··· DATA TO USE ···

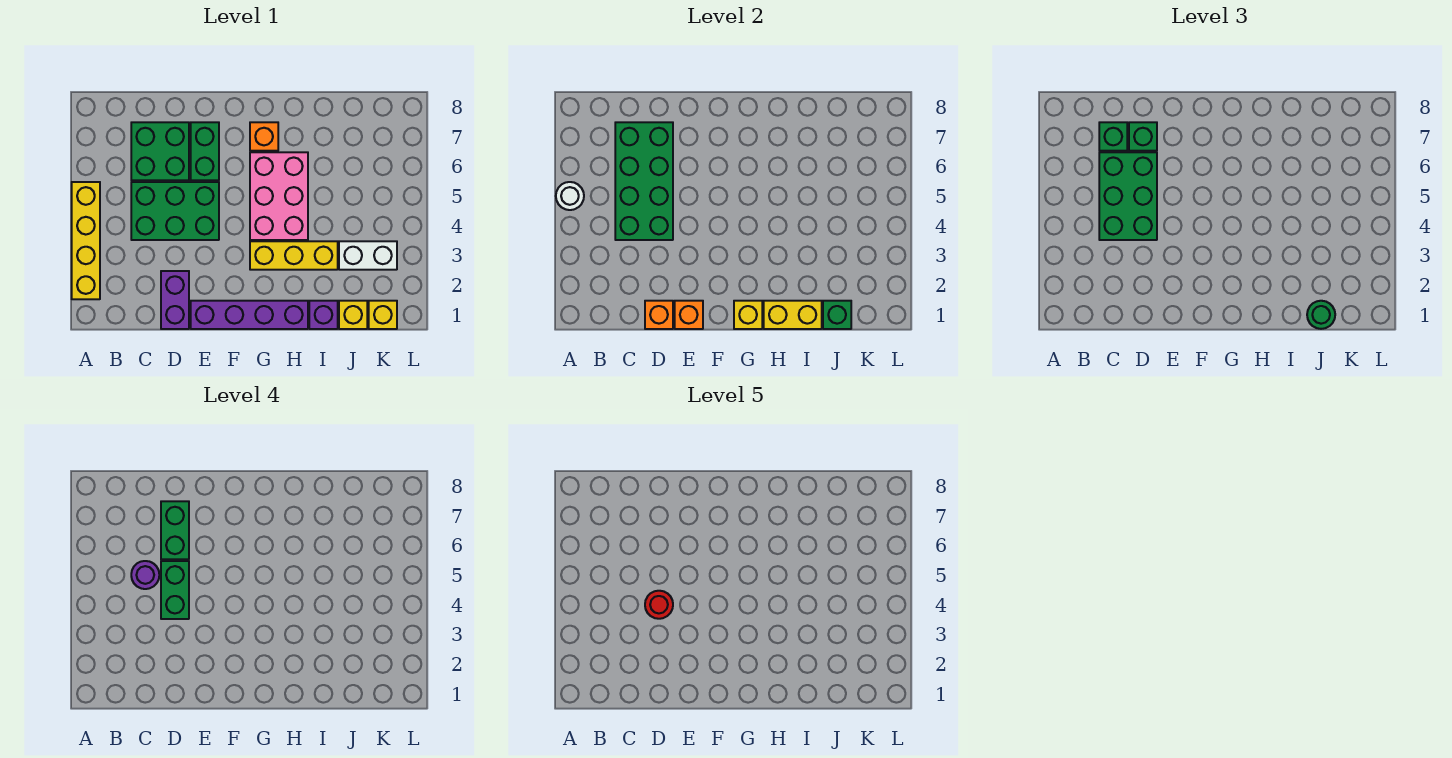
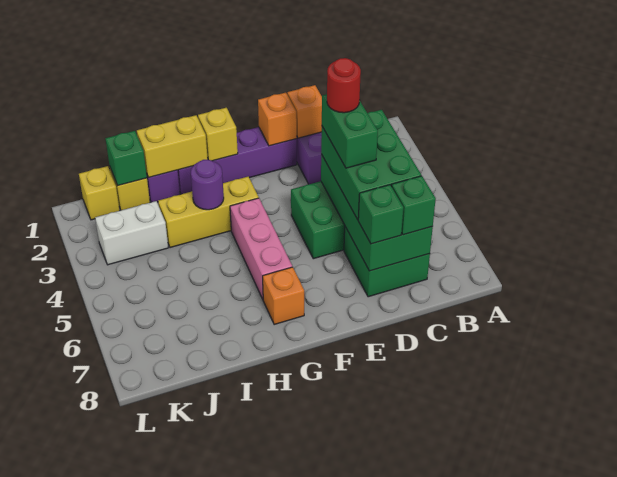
yellow brick A2:A5 level 1 -> none
white round brick A5 level 2 -> none
purple round brick C5 level 4 -> purple round brick H3 level 2
green brick D6:D7 level 4 -> none
green brick E6:E7 level 1 -> none
pink brick G4:H6 level 1 -> pink brick G4:G6 level 1
green round brick J1 level 3 -> none

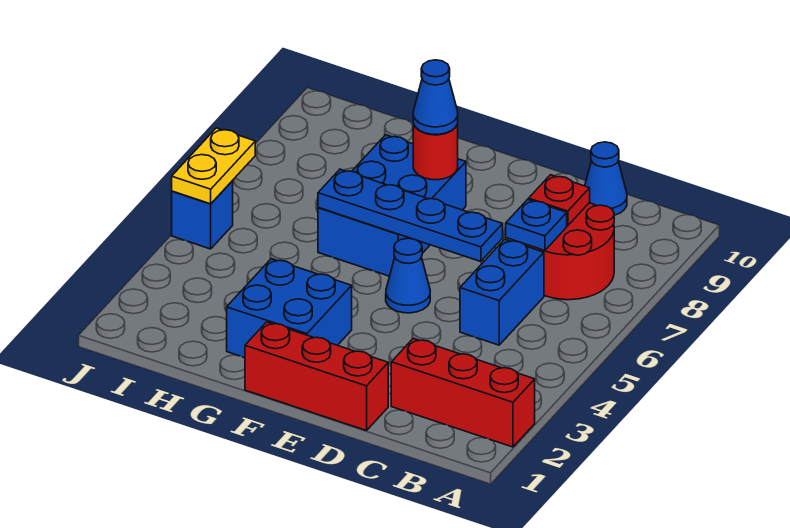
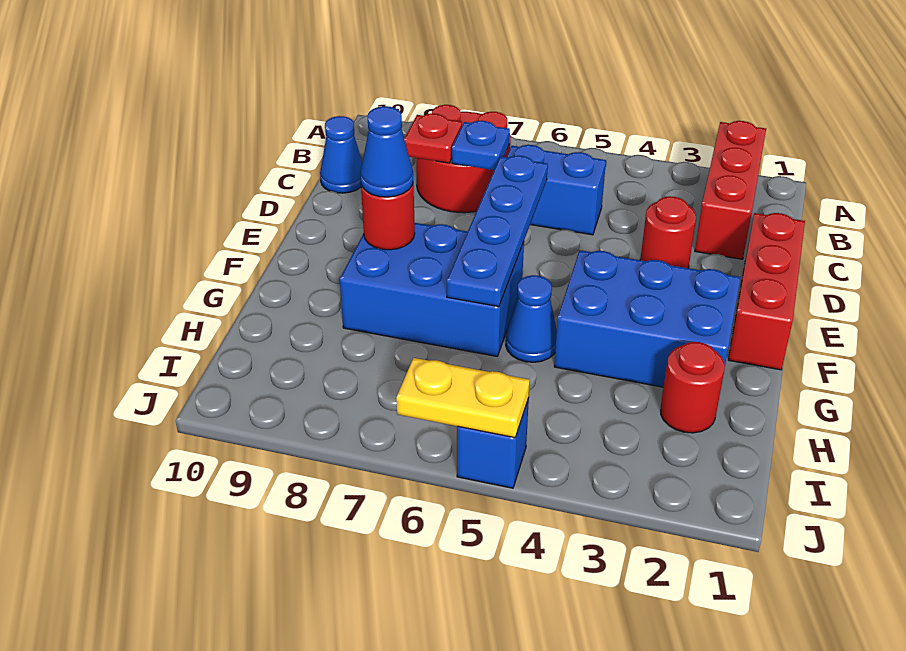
none -> red round brick D3 level 1
blue cone E5 level 1 -> blue cone G5 level 1
blue brick F2:G3 level 1 -> blue brick F2:G4 level 1
none -> red round brick H2 level 1

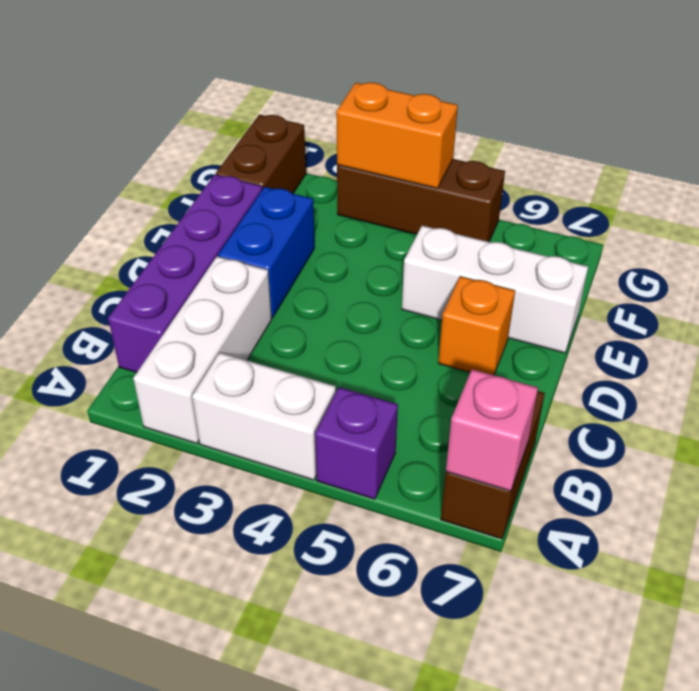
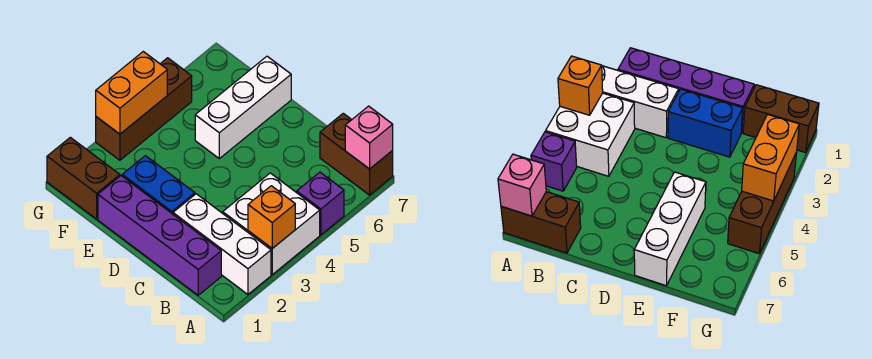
white brick A3:A4 level 1 -> white brick A3:B4 level 1
orange brick D6 level 1 -> orange brick A3 level 2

···

Copy each line above that contains the string "round".

white round brick A5 level 2 -> none
purple round brick C5 level 4 -> purple round brick H3 level 2
green round brick J1 level 3 -> none
none -> red round brick D3 level 1
none -> red round brick H2 level 1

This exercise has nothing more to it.